== RECORD EXCERPTS

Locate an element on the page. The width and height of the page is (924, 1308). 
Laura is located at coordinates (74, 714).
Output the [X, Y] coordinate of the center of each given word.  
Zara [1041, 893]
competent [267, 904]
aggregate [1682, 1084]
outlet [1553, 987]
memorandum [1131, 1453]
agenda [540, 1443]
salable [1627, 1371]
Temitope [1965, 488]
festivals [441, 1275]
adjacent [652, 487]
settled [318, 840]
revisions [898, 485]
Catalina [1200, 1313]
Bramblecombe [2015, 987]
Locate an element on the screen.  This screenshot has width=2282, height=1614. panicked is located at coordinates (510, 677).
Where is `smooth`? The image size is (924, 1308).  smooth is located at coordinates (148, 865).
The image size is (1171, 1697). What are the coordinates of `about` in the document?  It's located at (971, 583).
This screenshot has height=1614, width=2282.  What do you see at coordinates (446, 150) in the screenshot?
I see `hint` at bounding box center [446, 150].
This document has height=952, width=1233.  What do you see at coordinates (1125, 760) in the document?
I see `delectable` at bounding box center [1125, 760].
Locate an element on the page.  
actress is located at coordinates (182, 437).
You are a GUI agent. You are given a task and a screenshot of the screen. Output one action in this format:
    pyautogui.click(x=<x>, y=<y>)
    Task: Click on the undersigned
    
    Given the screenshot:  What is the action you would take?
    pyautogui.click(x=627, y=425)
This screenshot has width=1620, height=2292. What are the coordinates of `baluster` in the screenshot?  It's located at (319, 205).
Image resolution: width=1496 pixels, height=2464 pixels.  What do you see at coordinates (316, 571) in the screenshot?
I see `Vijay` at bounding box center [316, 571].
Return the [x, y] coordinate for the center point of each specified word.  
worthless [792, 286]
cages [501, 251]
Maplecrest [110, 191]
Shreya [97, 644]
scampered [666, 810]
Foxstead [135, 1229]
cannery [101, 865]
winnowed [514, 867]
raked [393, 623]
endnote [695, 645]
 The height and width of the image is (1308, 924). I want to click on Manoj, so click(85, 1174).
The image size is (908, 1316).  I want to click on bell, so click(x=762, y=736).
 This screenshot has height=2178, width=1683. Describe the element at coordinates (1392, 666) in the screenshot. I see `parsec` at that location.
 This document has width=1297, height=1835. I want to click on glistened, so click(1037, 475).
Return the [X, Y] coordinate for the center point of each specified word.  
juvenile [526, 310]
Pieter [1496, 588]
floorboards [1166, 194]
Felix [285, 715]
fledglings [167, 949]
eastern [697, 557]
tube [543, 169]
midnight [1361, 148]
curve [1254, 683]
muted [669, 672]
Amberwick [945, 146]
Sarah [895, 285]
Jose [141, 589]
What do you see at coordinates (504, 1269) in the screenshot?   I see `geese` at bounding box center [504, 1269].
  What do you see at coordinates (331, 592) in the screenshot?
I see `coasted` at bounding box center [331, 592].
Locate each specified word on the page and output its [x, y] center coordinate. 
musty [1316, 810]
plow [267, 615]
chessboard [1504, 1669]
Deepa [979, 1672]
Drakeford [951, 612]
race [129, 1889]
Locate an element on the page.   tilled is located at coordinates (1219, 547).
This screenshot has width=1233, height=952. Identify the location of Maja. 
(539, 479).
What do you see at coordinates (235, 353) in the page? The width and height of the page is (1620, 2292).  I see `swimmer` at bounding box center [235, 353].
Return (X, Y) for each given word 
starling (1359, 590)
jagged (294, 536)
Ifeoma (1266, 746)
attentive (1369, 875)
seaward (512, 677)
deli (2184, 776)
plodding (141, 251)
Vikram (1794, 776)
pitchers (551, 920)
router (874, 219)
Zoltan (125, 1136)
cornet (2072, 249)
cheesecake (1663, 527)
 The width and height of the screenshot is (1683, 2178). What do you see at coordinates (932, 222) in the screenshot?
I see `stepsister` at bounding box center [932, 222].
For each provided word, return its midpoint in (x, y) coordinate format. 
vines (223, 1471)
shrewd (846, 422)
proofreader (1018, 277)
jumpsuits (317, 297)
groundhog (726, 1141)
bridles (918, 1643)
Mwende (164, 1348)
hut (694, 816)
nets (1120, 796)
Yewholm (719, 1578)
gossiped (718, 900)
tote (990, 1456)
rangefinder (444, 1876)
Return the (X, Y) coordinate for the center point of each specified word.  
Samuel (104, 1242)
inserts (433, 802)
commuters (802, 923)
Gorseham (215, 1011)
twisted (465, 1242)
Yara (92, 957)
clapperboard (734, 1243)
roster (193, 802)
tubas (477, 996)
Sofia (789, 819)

====

*WORK REQUIRED*
Can you pull out every line above that contains the string "format"?

*TASK ANSWER*
You are a GUI agent. You are given a task and a screenshot of the screen. Output one action in this format:
For each provided word, return its midpoint in (x, y) coordinate format. 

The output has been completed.